Information provided:

*** Begin section ***

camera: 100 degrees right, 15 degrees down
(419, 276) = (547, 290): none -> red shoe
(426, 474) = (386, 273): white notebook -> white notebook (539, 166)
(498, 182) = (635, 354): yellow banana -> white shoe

*** End section ***

Exercise requirements: From the listing above, copy out each line where the word "shoe" appears.

Final answer:
(419, 276) = (547, 290): none -> red shoe
(498, 182) = (635, 354): yellow banana -> white shoe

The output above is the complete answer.